## start DATA EXTRACT
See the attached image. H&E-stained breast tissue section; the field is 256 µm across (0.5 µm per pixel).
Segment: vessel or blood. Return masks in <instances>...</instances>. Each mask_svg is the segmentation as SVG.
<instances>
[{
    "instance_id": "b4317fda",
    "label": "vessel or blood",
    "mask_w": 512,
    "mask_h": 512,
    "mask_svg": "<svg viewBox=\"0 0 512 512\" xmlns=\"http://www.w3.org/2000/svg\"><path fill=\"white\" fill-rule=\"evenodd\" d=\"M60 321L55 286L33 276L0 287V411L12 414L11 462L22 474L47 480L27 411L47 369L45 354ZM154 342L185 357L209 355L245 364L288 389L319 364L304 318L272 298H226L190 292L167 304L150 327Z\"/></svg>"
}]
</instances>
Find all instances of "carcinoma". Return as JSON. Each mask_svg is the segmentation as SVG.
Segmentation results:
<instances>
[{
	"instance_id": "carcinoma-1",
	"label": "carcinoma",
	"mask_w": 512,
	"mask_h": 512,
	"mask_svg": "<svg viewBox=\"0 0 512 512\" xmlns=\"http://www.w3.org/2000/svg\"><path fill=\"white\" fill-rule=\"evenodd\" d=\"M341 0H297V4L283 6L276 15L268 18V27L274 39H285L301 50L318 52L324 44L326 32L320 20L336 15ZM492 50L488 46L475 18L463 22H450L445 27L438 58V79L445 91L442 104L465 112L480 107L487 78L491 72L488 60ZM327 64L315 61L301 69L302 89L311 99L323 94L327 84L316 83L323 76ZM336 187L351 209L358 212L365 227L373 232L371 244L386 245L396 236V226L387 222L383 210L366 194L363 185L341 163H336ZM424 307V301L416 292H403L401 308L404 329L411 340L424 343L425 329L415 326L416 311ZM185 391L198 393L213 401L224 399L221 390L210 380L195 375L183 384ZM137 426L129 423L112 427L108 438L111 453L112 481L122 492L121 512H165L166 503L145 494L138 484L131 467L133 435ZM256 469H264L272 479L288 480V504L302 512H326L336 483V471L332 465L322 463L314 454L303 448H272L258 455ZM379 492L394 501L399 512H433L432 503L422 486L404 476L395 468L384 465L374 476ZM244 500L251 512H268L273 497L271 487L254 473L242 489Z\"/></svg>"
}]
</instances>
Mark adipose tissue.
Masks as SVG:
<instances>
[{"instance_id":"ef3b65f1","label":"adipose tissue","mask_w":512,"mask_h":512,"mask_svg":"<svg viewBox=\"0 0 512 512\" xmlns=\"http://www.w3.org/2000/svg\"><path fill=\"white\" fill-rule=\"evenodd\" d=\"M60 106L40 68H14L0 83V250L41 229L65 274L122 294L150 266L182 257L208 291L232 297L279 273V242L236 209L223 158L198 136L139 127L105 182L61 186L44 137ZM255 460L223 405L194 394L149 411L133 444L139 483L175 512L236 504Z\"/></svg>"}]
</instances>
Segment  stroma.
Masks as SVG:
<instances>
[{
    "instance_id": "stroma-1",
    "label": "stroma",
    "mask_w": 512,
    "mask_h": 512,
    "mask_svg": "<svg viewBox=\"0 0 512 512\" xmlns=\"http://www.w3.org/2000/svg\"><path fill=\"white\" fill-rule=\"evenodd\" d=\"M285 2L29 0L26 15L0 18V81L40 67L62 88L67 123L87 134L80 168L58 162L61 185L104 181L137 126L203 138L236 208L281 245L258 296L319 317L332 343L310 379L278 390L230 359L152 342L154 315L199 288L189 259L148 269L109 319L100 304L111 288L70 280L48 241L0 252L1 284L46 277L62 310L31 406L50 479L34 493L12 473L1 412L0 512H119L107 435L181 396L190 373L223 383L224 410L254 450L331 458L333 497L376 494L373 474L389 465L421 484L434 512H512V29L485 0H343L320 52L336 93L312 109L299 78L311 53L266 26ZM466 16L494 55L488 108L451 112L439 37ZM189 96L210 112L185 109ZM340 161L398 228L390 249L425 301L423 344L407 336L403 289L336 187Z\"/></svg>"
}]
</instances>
## end DATA EXTRACT
**PROBLEM REQUIREMENTS:**
State how many lines include the string "carcinoma". Give no other information.

**ANSWER TO THE PROBLEM:**
3